**What you are asked to do:** Please write out the lines of the data exactly, beginning with the first and ending with the line containing "C5: 150nF (GND, SIG6) -> 150nF (GND, VS)"; leave the pictures behind.

(Data for this task Opens)

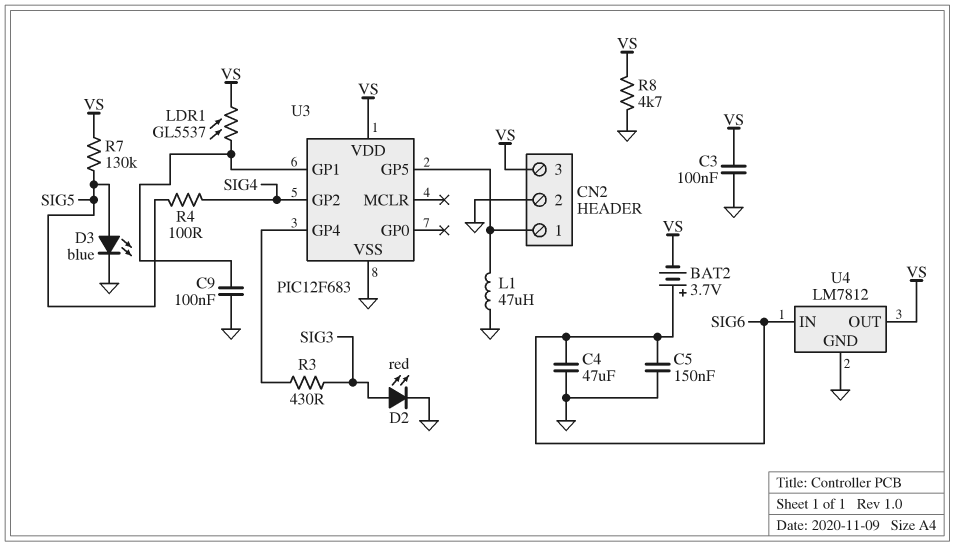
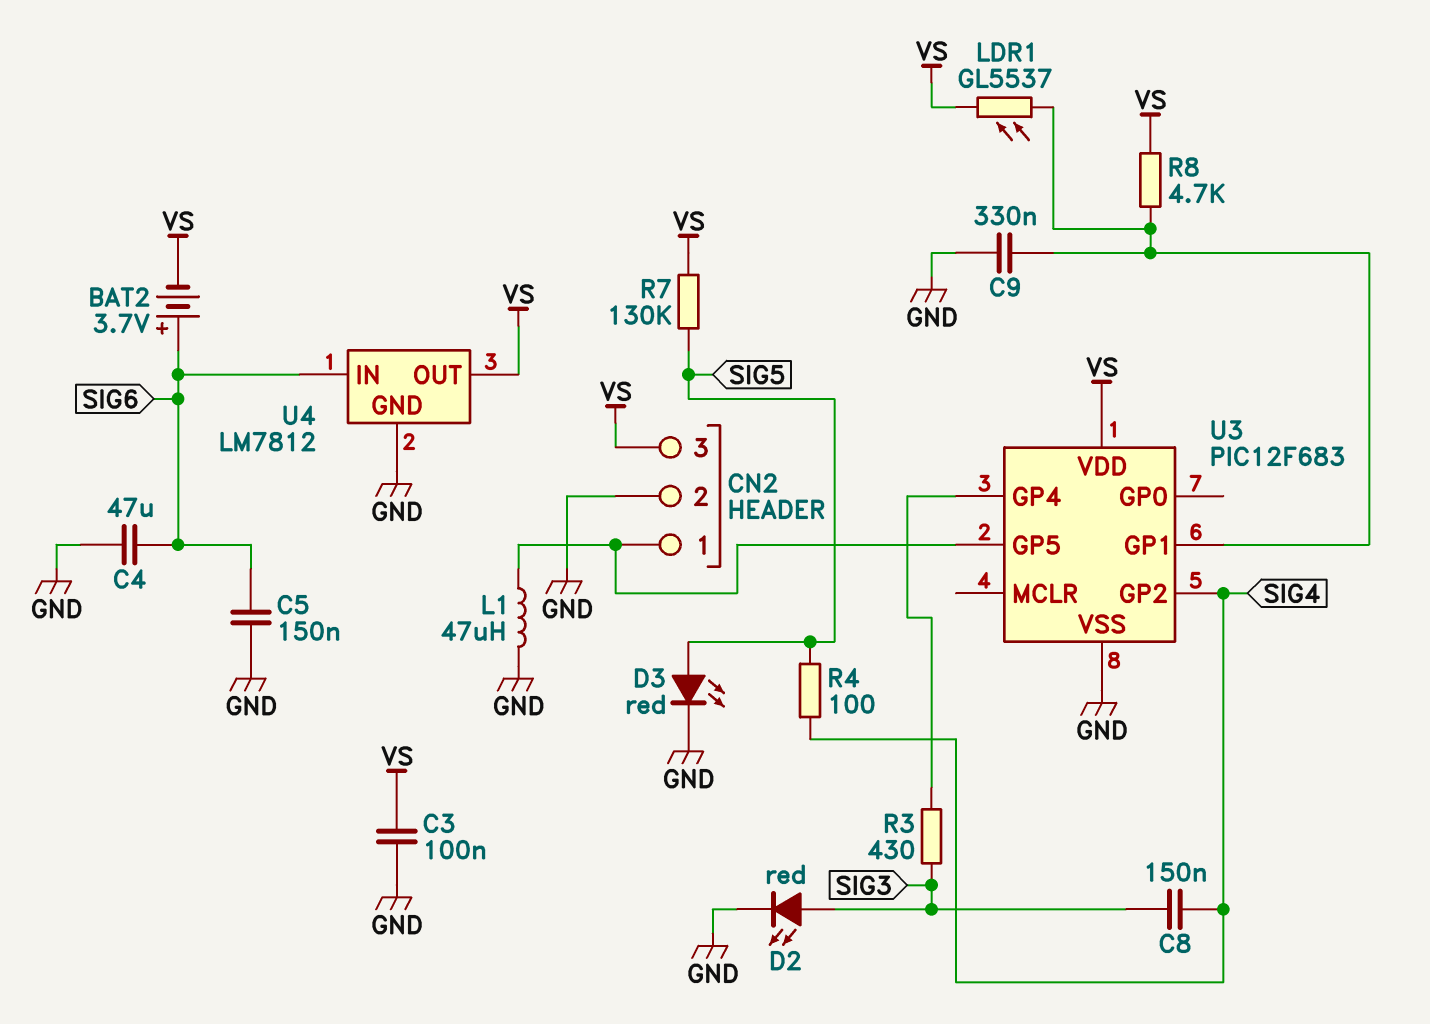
C8: none -> 150nF (SIG3, SIG4)
C9: 100nF (GND, U3/GP1) -> 330nF (GND, U3/GP1)
D3: LED blue (A SIG5, K GND) -> LED red (A SIG5, K GND)
R8: 4.7k (GND, VS) -> 4.7k (U3/GP1, VS)

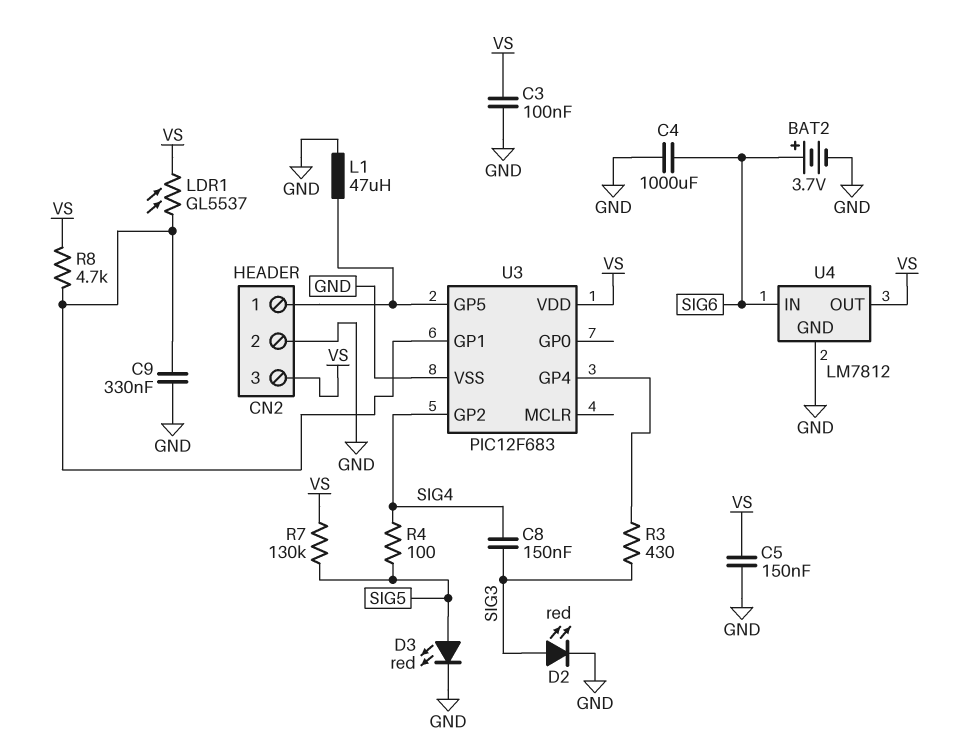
BAT2: 3.7V (plus SIG6, minus VS) -> 3.7V (plus SIG6, minus GND)
C4: 47uF (GND, SIG6) -> 1000uF (GND, SIG6)
C5: 150nF (GND, SIG6) -> 150nF (GND, VS)

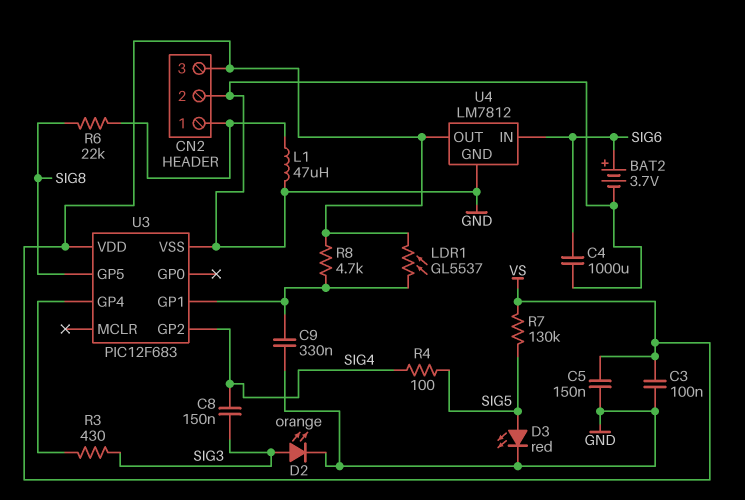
D2: LED red (A SIG3, K GND) -> LED orange (A SIG3, K GND)
R6: none -> 22k (CN2/1, SIG8)
U3 pin GP5: CN2/1 -> SIG8

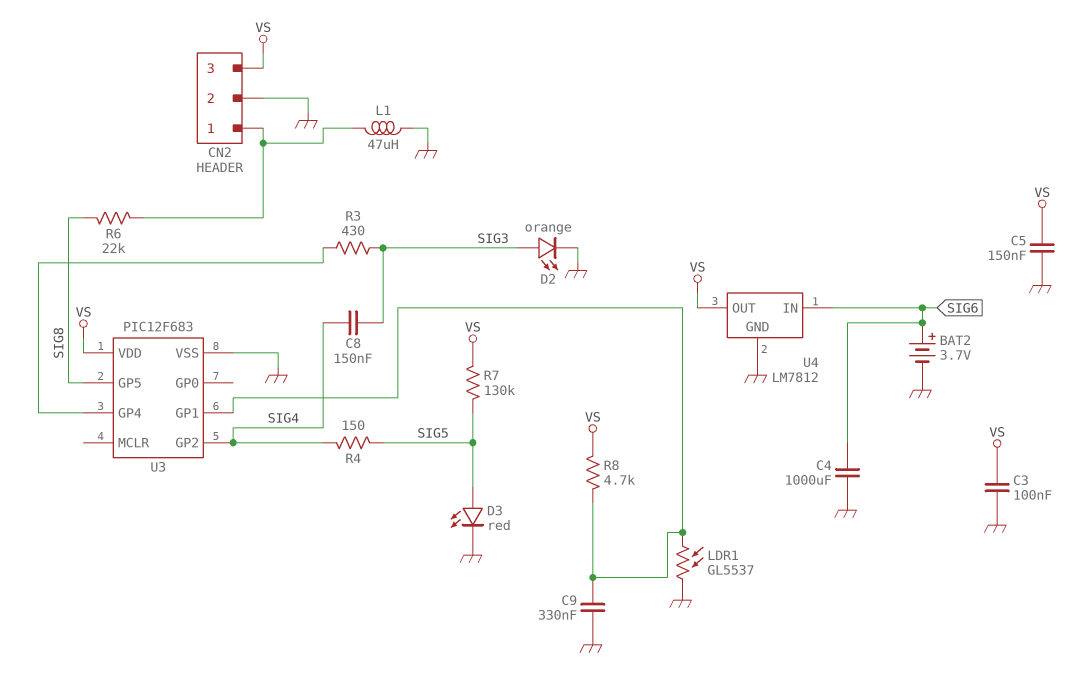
LDR1: GL5537 (U3/GP1, VS) -> GL5537 (GND, U3/GP1)
R4: 100 (SIG4, SIG5) -> 150 (SIG4, SIG5)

(Data for this task Closes)

**Exercise result:**
C8: none -> 150nF (SIG3, SIG4)
C9: 100nF (GND, U3/GP1) -> 330nF (GND, U3/GP1)
D3: LED blue (A SIG5, K GND) -> LED red (A SIG5, K GND)
R8: 4.7k (GND, VS) -> 4.7k (U3/GP1, VS)

BAT2: 3.7V (plus SIG6, minus VS) -> 3.7V (plus SIG6, minus GND)
C4: 47uF (GND, SIG6) -> 1000uF (GND, SIG6)
C5: 150nF (GND, SIG6) -> 150nF (GND, VS)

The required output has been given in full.